(Exercise objective) Find the number of lines below in which the word "tile" appears, and write that number only.

□ □ □ □ □ □ □

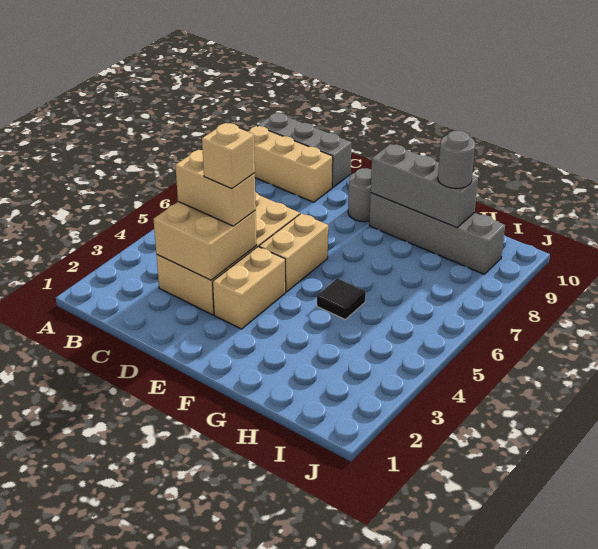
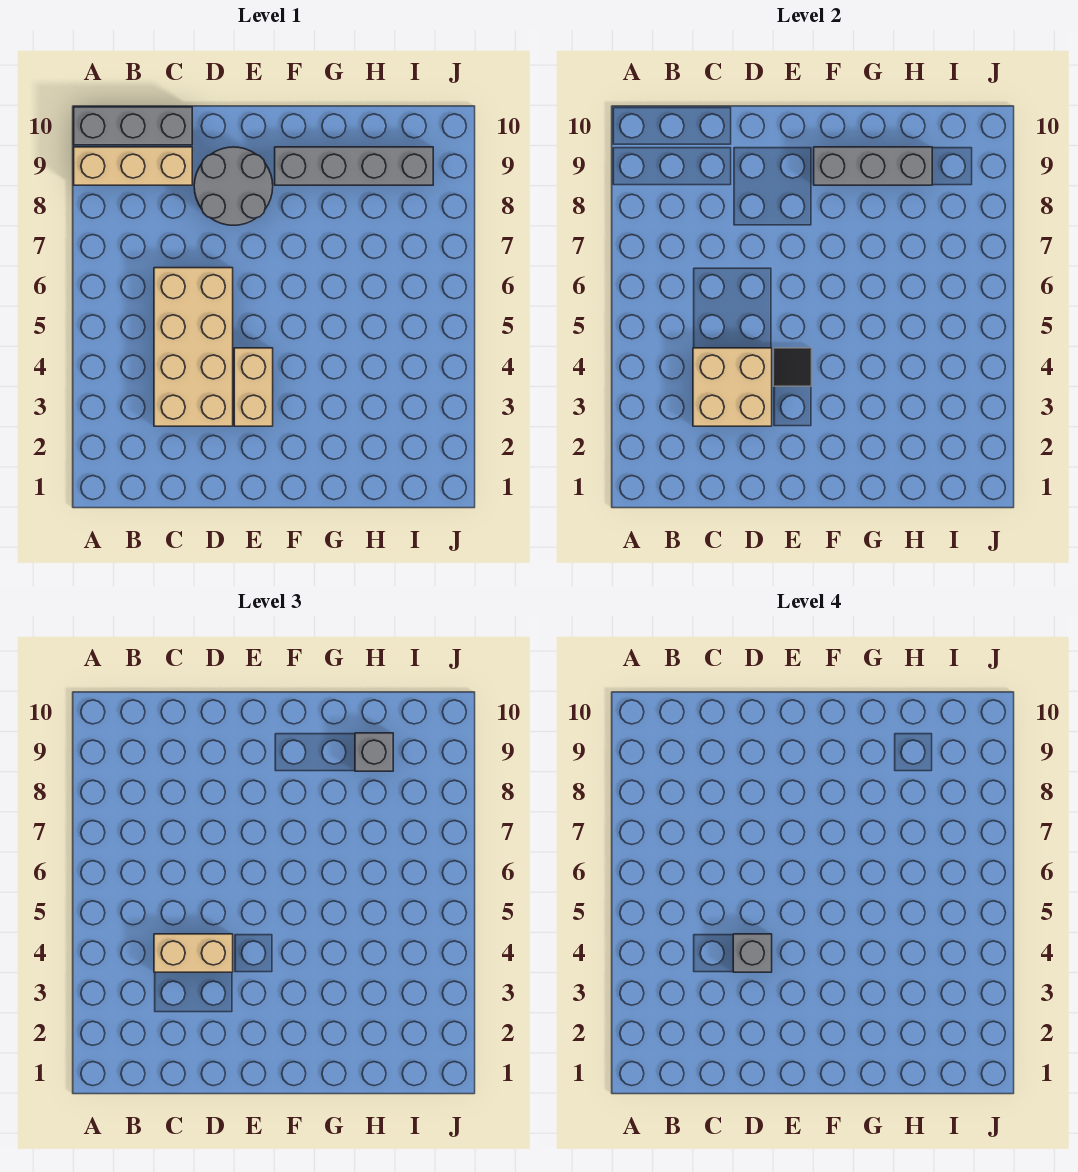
tan brick D4 level 4 -> grey brick D4 level 4
tan brick E5:E6 level 1 -> none
grey round brick E9 level 1 -> grey round brick D8:E9 level 1
black tile G5 level 1 -> black tile E4 level 2
grey round brick H9 level 3 -> grey brick H9 level 3

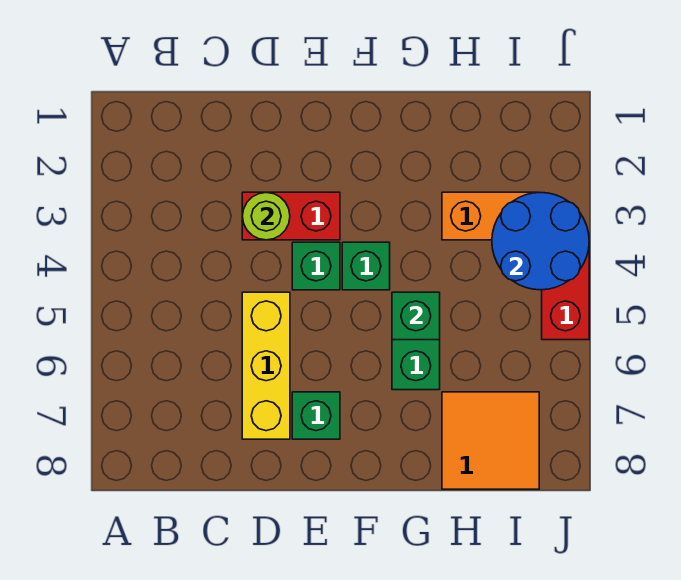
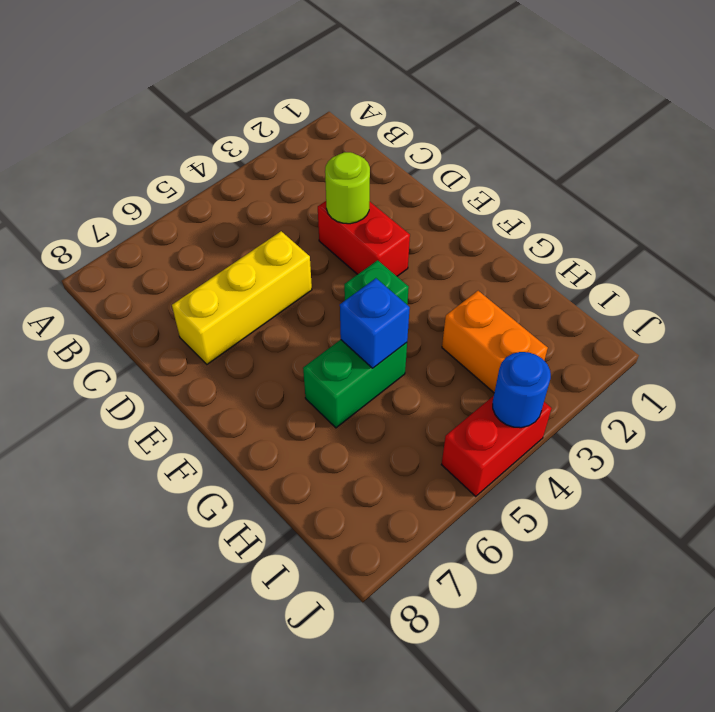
green brick E4 level 1 -> none
green brick E7 level 1 -> none
green brick G5 level 2 -> blue brick G5 level 2
orange tile H7:I8 level 1 -> none
blue round brick I3:J4 level 2 -> blue round brick J4 level 2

□ □ □ □ □ □ □

(The completed task) 2